• _Input data_:
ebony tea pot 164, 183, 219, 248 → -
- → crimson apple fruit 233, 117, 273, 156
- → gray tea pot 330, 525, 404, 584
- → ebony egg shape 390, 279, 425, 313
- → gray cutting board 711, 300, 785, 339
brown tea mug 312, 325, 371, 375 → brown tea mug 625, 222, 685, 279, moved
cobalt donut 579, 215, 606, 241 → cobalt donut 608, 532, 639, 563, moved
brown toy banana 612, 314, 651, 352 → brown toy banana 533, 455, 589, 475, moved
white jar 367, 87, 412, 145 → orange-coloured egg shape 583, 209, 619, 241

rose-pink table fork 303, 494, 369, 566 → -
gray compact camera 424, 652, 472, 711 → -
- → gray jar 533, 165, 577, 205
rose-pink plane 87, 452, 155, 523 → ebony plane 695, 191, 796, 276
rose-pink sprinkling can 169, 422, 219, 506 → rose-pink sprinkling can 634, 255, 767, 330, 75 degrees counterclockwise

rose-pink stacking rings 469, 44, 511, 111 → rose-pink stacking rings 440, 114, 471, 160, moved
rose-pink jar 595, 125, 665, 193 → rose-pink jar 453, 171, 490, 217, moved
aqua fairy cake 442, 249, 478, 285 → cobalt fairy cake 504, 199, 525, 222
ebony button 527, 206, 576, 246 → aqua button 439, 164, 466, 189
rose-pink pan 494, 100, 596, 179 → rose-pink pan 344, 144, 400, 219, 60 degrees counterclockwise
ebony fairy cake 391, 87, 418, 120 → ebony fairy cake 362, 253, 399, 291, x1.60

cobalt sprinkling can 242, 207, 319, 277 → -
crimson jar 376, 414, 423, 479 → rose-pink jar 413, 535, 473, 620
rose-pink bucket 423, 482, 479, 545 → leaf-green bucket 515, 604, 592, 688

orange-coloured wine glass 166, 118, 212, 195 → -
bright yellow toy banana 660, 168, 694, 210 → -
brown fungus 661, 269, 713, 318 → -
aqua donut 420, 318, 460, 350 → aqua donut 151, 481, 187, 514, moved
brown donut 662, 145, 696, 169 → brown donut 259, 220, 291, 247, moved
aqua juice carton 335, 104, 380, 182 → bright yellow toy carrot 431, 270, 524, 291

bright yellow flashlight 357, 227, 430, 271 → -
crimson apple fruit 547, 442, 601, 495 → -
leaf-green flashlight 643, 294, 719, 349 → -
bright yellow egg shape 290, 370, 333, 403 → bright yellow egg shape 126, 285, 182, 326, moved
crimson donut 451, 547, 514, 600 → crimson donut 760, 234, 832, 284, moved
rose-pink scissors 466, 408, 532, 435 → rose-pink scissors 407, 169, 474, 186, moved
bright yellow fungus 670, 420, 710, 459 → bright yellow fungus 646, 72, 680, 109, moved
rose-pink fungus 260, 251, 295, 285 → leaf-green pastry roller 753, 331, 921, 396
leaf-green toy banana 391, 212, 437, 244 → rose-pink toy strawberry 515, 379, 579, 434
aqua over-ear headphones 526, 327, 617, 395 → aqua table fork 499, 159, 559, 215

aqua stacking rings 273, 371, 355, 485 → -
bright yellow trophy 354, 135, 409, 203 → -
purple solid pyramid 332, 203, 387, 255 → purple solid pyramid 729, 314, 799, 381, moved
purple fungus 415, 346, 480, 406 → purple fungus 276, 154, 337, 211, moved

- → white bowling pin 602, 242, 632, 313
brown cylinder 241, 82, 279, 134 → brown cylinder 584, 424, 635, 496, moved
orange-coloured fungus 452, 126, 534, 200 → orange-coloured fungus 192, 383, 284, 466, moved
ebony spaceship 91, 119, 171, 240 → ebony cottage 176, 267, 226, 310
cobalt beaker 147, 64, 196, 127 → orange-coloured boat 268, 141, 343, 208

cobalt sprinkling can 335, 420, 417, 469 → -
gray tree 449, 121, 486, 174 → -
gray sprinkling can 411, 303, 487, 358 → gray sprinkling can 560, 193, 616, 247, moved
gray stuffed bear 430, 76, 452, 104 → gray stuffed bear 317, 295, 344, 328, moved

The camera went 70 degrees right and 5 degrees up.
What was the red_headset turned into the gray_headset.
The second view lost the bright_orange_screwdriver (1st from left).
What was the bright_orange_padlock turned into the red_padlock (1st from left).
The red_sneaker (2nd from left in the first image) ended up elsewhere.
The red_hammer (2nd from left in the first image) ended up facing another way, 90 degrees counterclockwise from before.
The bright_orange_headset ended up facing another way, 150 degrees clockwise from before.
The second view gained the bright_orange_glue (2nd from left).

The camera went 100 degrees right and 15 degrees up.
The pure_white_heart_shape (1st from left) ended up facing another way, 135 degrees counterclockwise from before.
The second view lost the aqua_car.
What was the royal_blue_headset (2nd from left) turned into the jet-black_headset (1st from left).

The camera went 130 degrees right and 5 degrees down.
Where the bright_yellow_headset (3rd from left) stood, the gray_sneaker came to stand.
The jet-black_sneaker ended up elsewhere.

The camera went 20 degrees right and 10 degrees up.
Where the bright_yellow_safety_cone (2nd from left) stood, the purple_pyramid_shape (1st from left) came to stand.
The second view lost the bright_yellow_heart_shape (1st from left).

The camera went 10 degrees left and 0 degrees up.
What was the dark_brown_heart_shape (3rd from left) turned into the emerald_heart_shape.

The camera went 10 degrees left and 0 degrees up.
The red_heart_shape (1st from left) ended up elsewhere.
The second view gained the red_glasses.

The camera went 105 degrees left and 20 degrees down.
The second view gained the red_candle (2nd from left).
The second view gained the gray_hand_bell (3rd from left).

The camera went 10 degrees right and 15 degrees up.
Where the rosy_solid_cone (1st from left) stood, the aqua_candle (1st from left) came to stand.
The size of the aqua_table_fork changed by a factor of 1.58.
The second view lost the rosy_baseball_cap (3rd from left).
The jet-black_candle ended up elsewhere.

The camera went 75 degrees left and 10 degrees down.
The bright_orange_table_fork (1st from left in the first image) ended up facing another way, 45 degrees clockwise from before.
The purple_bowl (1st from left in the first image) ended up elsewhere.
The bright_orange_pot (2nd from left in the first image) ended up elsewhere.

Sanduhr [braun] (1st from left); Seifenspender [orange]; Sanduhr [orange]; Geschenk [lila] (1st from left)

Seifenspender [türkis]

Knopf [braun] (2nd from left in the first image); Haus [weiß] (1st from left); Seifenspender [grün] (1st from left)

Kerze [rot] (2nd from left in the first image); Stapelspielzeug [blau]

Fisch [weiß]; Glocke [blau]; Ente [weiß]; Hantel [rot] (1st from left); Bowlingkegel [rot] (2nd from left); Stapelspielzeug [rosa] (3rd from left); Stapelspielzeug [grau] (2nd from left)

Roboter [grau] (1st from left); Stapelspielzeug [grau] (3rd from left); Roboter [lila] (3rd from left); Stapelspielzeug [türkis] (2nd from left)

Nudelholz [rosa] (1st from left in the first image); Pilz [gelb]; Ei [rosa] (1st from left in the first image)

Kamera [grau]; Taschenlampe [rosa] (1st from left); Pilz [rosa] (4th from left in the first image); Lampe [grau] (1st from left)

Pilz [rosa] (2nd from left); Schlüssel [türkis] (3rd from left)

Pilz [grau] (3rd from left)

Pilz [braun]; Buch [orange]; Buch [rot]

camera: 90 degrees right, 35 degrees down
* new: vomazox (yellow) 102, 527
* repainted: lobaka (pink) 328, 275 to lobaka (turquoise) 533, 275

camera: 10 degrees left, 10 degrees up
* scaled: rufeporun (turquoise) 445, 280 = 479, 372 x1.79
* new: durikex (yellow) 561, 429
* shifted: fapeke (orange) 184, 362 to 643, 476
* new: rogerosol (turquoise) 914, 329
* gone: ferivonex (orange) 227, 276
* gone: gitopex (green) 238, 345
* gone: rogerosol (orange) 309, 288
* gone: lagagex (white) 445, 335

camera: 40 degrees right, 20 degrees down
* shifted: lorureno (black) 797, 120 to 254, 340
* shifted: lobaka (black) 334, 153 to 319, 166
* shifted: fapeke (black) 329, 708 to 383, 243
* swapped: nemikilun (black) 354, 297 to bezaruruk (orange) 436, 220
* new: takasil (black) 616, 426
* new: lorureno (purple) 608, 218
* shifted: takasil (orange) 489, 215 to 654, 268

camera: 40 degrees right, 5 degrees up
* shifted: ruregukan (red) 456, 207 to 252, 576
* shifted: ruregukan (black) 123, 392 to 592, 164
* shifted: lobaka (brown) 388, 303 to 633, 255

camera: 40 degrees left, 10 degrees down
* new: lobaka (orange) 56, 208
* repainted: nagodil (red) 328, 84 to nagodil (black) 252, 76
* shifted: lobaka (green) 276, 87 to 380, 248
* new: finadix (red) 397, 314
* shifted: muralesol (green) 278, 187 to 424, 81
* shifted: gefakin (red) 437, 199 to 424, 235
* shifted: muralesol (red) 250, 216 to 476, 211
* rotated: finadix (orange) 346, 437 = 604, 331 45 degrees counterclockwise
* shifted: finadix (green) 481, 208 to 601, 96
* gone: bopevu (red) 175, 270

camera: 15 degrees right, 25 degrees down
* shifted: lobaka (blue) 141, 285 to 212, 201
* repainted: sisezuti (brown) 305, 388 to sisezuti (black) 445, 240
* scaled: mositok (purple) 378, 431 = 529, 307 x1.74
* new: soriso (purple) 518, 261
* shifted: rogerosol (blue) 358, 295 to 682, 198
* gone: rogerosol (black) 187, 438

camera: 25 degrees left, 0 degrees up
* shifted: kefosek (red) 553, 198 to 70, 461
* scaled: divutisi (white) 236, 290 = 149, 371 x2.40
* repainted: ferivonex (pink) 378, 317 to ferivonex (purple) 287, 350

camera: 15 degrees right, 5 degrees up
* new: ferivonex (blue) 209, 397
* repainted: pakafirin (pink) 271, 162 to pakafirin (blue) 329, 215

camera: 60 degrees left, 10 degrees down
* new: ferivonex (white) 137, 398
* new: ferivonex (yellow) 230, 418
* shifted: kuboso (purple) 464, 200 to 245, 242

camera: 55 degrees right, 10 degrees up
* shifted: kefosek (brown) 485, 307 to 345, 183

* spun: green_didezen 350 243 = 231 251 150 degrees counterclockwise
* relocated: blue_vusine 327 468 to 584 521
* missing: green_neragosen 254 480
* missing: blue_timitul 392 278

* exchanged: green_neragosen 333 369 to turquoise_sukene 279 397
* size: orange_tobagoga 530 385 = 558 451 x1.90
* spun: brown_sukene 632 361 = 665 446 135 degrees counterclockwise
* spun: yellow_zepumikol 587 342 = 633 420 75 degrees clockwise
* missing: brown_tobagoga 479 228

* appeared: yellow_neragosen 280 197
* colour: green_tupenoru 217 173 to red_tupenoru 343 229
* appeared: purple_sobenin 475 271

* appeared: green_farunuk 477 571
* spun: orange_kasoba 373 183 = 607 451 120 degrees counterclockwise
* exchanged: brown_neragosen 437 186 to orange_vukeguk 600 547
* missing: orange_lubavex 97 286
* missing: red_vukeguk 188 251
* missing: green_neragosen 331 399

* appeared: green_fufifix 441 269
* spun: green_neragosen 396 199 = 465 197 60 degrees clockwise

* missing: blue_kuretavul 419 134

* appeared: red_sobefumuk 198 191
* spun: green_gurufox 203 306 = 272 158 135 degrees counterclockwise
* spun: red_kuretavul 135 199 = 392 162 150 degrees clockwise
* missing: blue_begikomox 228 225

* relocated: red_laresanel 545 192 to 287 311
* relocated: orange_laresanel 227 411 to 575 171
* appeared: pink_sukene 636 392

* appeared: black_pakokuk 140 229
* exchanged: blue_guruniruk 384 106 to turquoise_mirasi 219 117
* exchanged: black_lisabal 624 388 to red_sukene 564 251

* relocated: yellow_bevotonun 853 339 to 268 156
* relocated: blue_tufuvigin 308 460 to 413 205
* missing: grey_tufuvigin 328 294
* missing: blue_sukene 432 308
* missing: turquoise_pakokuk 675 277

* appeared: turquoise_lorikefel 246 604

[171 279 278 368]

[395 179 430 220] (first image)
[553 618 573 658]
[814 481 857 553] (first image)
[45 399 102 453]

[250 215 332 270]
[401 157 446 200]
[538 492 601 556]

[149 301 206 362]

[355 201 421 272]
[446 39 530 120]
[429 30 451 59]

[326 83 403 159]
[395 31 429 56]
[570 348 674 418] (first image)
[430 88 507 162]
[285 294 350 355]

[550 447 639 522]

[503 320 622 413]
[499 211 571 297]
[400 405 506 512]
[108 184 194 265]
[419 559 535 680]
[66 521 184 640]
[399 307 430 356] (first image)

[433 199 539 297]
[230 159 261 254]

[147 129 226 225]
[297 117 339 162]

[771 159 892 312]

• _Exercise details_: Copy, without any change, the lines above from the one containing "468 to 584 521" to the end, both ends included. Add nothing else.

• _Response to the task_:
* relocated: blue_vusine 327 468 to 584 521
* missing: green_neragosen 254 480
* missing: blue_timitul 392 278

* exchanged: green_neragosen 333 369 to turquoise_sukene 279 397
* size: orange_tobagoga 530 385 = 558 451 x1.90
* spun: brown_sukene 632 361 = 665 446 135 degrees counterclockwise
* spun: yellow_zepumikol 587 342 = 633 420 75 degrees clockwise
* missing: brown_tobagoga 479 228

* appeared: yellow_neragosen 280 197
* colour: green_tupenoru 217 173 to red_tupenoru 343 229
* appeared: purple_sobenin 475 271

* appeared: green_farunuk 477 571
* spun: orange_kasoba 373 183 = 607 451 120 degrees counterclockwise
* exchanged: brown_neragosen 437 186 to orange_vukeguk 600 547
* missing: orange_lubavex 97 286
* missing: red_vukeguk 188 251
* missing: green_neragosen 331 399

* appeared: green_fufifix 441 269
* spun: green_neragosen 396 199 = 465 197 60 degrees clockwise

* missing: blue_kuretavul 419 134

* appeared: red_sobefumuk 198 191
* spun: green_gurufox 203 306 = 272 158 135 degrees counterclockwise
* spun: red_kuretavul 135 199 = 392 162 150 degrees clockwise
* missing: blue_begikomox 228 225

* relocated: red_laresanel 545 192 to 287 311
* relocated: orange_laresanel 227 411 to 575 171
* appeared: pink_sukene 636 392

* appeared: black_pakokuk 140 229
* exchanged: blue_guruniruk 384 106 to turquoise_mirasi 219 117
* exchanged: black_lisabal 624 388 to red_sukene 564 251

* relocated: yellow_bevotonun 853 339 to 268 156
* relocated: blue_tufuvigin 308 460 to 413 205
* missing: grey_tufuvigin 328 294
* missing: blue_sukene 432 308
* missing: turquoise_pakokuk 675 277

* appeared: turquoise_lorikefel 246 604

[171 279 278 368]

[395 179 430 220] (first image)
[553 618 573 658]
[814 481 857 553] (first image)
[45 399 102 453]

[250 215 332 270]
[401 157 446 200]
[538 492 601 556]

[149 301 206 362]

[355 201 421 272]
[446 39 530 120]
[429 30 451 59]

[326 83 403 159]
[395 31 429 56]
[570 348 674 418] (first image)
[430 88 507 162]
[285 294 350 355]

[550 447 639 522]

[503 320 622 413]
[499 211 571 297]
[400 405 506 512]
[108 184 194 265]
[419 559 535 680]
[66 521 184 640]
[399 307 430 356] (first image)

[433 199 539 297]
[230 159 261 254]

[147 129 226 225]
[297 117 339 162]

[771 159 892 312]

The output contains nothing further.